■ Work task
Every line of the data that includes "point" should be copied out.

===== Supplied entries

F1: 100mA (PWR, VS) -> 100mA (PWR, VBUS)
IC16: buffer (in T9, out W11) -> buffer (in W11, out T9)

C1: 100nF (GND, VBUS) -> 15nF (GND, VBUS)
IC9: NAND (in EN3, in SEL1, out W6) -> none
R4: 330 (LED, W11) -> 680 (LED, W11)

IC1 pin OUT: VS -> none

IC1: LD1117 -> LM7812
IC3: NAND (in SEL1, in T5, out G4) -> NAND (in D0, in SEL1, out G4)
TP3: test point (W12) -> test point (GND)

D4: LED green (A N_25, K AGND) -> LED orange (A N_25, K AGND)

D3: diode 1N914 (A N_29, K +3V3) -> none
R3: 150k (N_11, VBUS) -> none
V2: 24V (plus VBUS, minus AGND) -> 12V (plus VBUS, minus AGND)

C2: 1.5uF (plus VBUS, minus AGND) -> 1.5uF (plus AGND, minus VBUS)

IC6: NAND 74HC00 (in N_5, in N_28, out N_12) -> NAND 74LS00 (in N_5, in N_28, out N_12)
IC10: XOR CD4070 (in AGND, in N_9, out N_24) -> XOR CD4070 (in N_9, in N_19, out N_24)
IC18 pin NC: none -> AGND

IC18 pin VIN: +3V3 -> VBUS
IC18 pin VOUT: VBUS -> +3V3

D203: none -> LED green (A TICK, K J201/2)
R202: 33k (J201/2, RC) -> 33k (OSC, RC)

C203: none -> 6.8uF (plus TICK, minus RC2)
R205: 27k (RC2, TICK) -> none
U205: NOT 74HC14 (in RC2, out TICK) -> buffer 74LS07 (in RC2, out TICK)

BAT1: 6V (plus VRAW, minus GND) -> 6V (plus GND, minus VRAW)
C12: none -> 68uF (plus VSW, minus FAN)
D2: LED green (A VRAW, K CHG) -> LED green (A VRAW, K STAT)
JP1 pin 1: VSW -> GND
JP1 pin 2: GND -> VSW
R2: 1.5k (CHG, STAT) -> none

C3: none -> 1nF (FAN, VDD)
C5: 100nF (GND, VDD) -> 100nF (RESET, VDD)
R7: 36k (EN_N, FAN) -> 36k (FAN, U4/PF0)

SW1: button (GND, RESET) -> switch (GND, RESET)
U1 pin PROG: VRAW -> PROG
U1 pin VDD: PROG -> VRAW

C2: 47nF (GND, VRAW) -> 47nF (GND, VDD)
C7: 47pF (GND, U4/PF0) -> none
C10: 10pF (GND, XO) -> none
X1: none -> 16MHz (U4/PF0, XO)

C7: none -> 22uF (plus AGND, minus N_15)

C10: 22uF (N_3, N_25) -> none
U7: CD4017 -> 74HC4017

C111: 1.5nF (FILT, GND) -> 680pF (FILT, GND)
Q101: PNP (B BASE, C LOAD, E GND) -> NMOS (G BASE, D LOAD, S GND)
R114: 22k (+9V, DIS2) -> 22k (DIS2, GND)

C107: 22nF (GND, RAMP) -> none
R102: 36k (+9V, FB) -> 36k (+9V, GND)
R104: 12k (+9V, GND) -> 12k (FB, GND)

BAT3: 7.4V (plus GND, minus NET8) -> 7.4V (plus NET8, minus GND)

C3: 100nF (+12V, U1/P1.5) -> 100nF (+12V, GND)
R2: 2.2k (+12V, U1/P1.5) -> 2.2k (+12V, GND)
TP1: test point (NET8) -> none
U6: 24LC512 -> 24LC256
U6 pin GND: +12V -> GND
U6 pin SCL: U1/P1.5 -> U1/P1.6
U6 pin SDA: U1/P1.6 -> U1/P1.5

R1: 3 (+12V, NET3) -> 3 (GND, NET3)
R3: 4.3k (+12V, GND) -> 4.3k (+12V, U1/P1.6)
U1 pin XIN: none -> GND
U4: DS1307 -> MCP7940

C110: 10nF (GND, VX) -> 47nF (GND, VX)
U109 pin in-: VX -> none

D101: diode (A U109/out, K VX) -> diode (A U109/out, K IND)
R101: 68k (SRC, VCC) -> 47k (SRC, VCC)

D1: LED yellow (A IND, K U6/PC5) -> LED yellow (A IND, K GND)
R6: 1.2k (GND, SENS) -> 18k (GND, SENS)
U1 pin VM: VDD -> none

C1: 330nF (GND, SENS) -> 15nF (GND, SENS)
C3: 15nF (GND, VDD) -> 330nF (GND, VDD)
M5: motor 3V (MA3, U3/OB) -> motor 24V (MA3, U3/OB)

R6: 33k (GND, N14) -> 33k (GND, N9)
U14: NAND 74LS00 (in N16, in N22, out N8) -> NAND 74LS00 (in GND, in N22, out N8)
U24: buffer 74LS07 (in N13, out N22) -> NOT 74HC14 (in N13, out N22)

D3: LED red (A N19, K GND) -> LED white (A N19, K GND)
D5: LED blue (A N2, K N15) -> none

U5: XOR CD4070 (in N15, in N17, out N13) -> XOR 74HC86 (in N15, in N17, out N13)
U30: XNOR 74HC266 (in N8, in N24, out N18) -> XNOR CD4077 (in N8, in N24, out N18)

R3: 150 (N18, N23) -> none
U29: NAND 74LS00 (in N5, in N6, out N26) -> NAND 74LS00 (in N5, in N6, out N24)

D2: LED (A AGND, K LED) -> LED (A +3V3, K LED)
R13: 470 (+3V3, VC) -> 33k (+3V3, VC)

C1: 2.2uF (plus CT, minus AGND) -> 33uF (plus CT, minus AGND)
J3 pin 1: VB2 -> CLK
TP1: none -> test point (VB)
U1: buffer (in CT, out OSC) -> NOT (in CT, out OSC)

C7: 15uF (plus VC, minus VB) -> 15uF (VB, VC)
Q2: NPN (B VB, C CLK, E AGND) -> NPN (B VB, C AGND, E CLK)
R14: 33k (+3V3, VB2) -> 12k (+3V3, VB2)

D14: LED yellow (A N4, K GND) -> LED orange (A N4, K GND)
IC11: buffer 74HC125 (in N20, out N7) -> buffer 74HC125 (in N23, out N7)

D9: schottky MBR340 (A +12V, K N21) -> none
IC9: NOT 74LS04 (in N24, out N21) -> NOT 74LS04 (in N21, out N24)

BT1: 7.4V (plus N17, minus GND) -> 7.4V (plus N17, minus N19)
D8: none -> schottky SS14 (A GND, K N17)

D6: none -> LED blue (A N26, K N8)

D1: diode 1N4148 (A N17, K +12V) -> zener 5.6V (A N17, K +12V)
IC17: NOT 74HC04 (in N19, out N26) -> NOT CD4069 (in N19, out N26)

==========

■ Task solution
TP3: test point (W12) -> test point (GND)
TP1: test point (NET8) -> none
TP1: none -> test point (VB)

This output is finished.